▶ _What is required_
Begin at the line with "V3: AC 24V (N003, N005) -> AC 6V (N003, N005)" and output every line through the end of the records, exactly as given. Omit pictures.

▶ _Records shown_
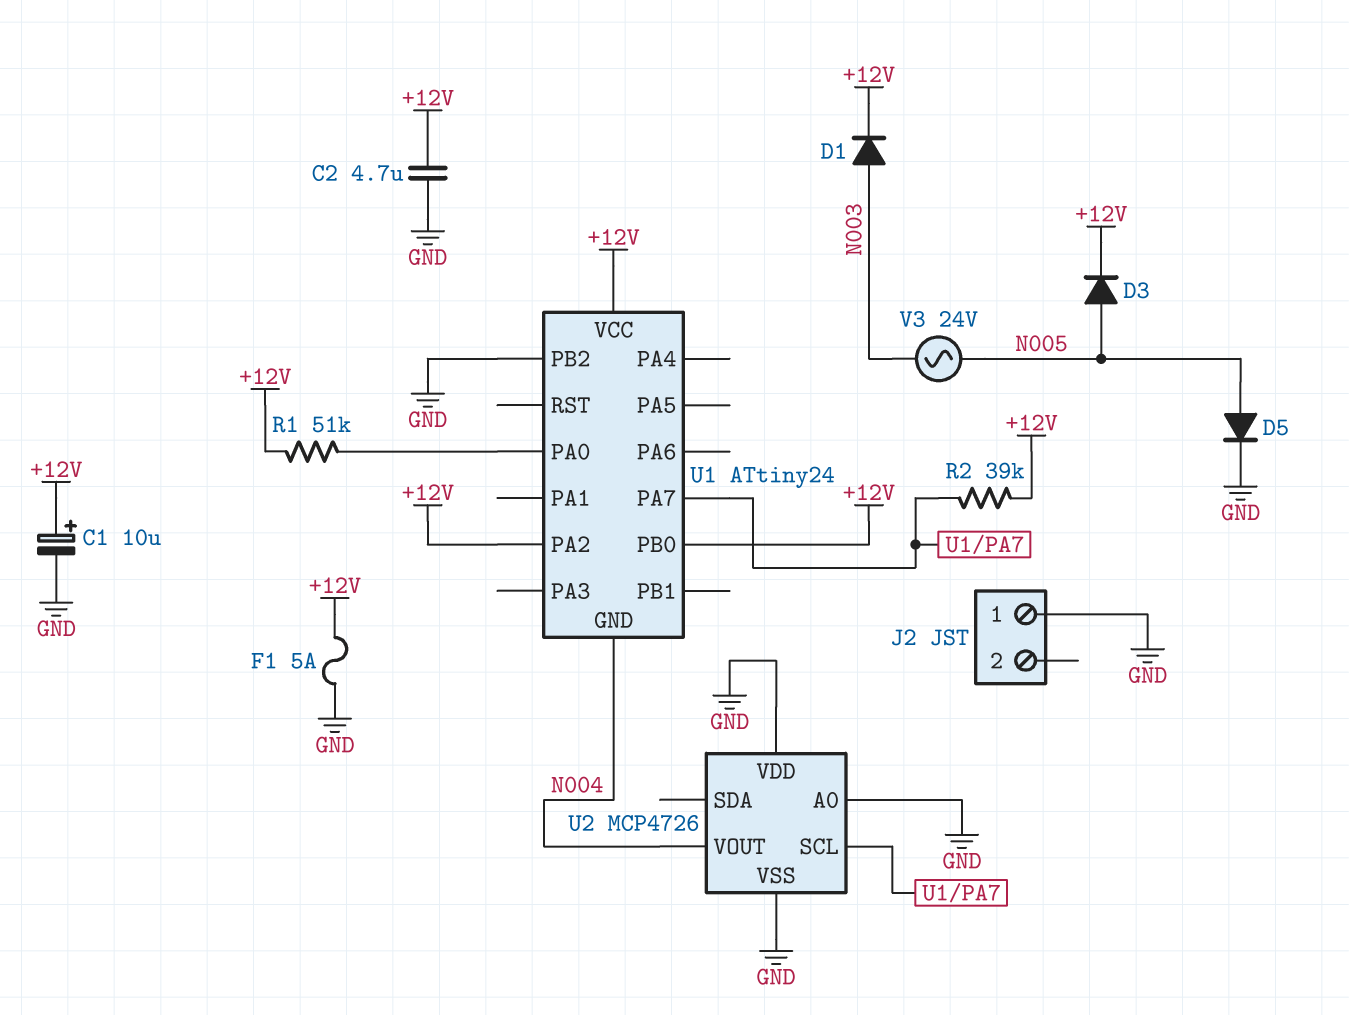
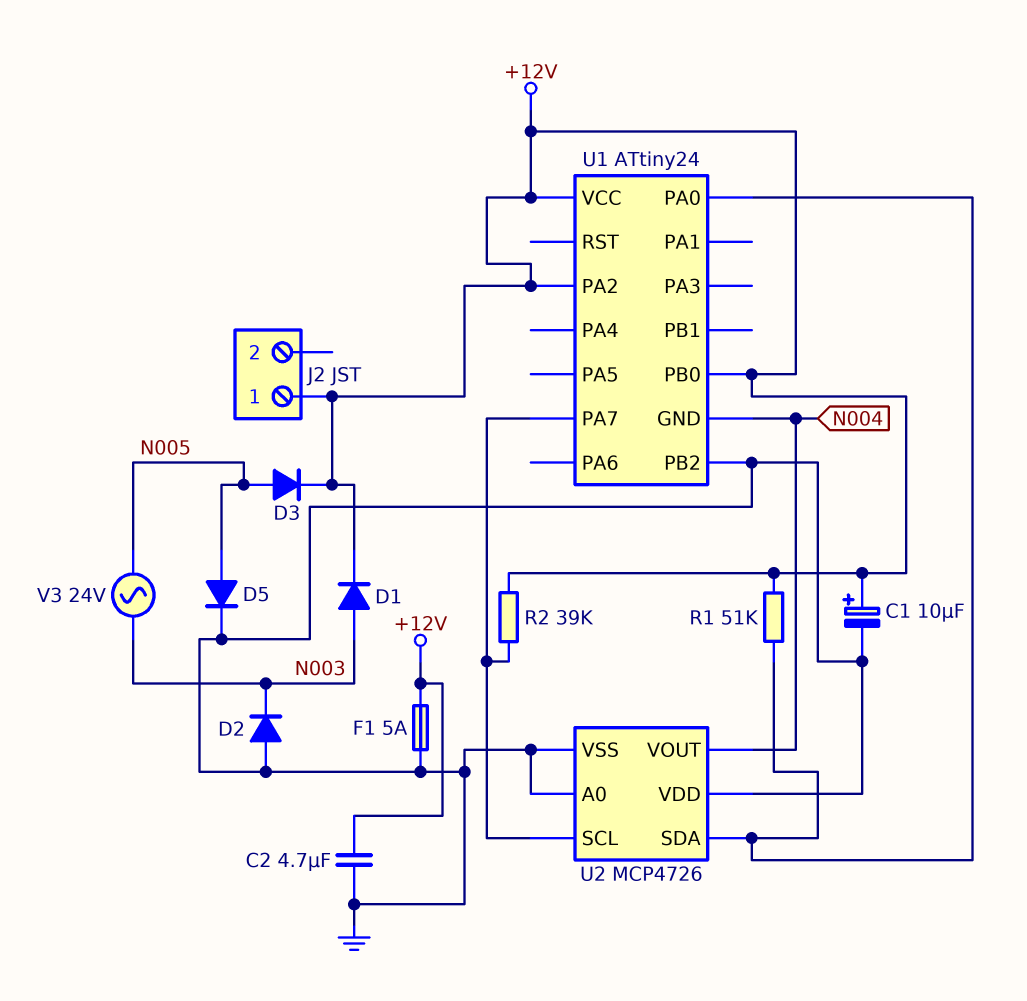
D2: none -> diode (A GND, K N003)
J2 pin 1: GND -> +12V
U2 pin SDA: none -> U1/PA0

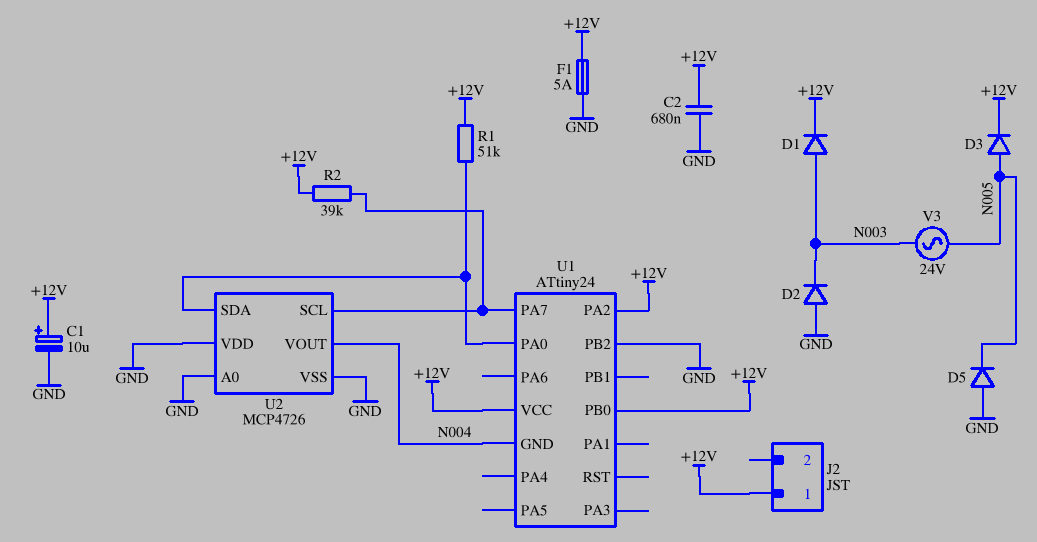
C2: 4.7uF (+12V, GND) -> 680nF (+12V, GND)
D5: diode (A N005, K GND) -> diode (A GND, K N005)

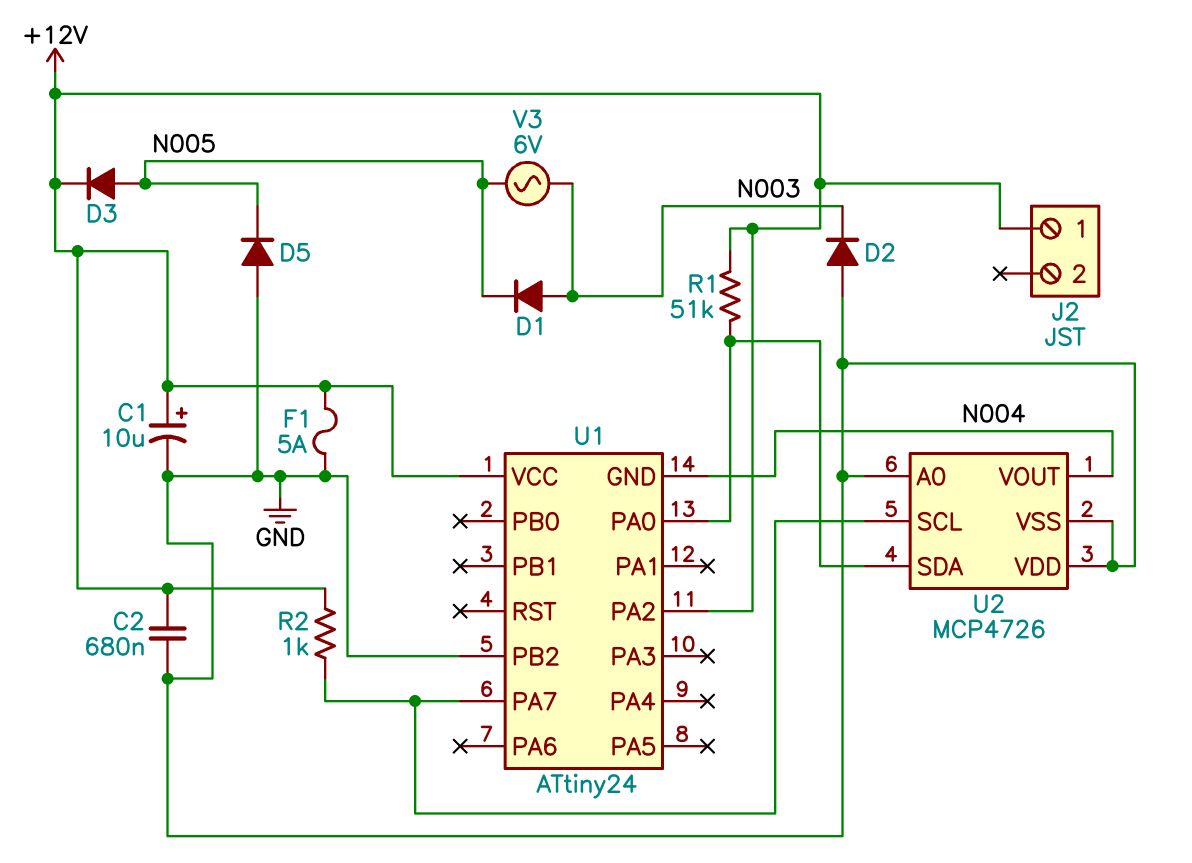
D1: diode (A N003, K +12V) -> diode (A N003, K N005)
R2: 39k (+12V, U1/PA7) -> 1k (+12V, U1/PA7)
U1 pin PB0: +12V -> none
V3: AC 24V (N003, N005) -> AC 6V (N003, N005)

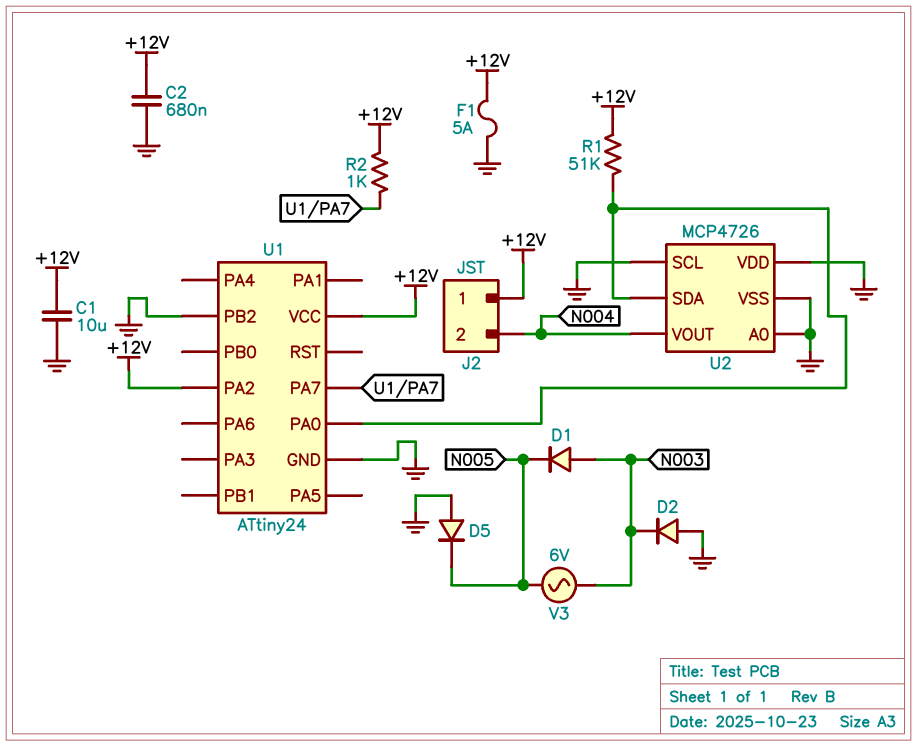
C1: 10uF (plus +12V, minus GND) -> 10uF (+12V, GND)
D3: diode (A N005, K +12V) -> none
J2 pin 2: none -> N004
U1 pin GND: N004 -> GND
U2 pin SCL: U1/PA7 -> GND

▶ _Task answer_
V3: AC 24V (N003, N005) -> AC 6V (N003, N005)

C1: 10uF (plus +12V, minus GND) -> 10uF (+12V, GND)
D3: diode (A N005, K +12V) -> none
J2 pin 2: none -> N004
U1 pin GND: N004 -> GND
U2 pin SCL: U1/PA7 -> GND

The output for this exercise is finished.